Task input below:

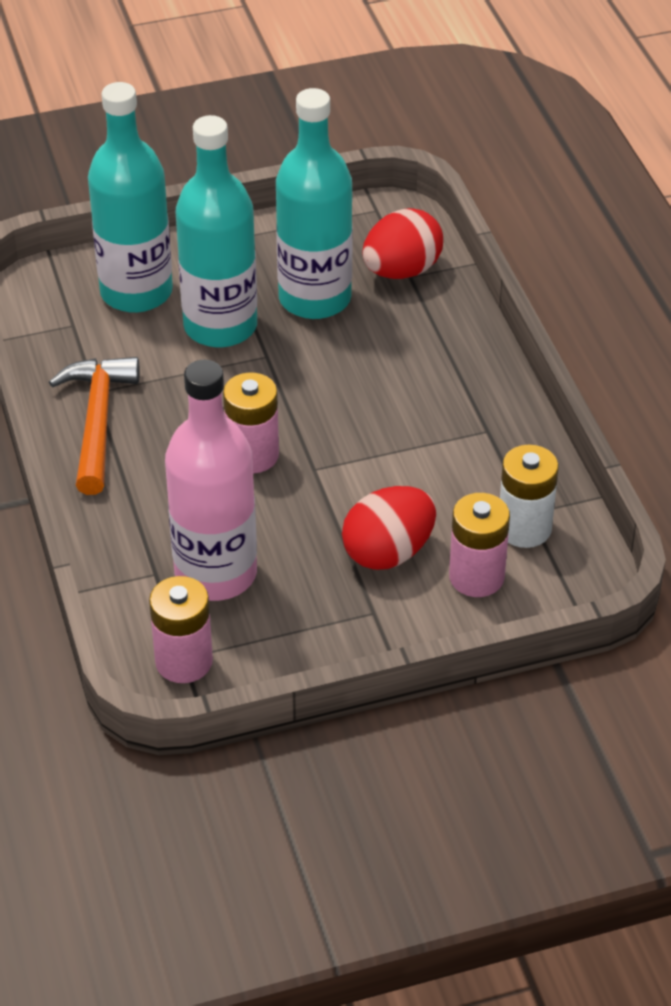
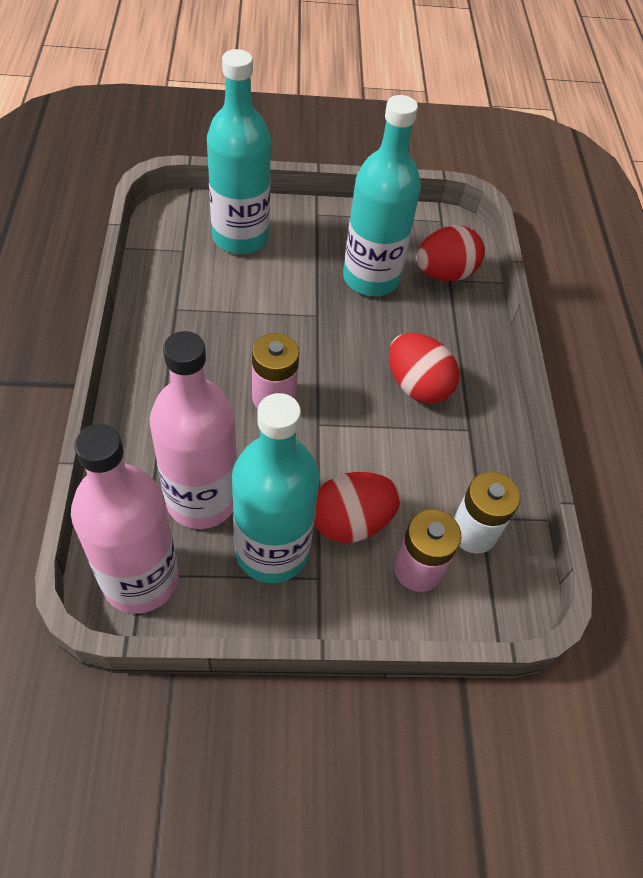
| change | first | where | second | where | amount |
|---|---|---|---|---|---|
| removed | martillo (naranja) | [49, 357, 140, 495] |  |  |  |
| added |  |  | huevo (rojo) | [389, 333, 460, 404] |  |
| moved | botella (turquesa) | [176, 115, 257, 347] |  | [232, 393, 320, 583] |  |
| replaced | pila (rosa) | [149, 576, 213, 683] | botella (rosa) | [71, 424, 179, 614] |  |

End of Task input.

_The problem_
Each line from the one containing "huevo (rojo) |" to the close of the records must appear in the output exactly, and no other line.

_Answer to this problem_
| added |  |  | huevo (rojo) | [389, 333, 460, 404] |  |
| moved | botella (turquesa) | [176, 115, 257, 347] |  | [232, 393, 320, 583] |  |
| replaced | pila (rosa) | [149, 576, 213, 683] | botella (rosa) | [71, 424, 179, 614] |  |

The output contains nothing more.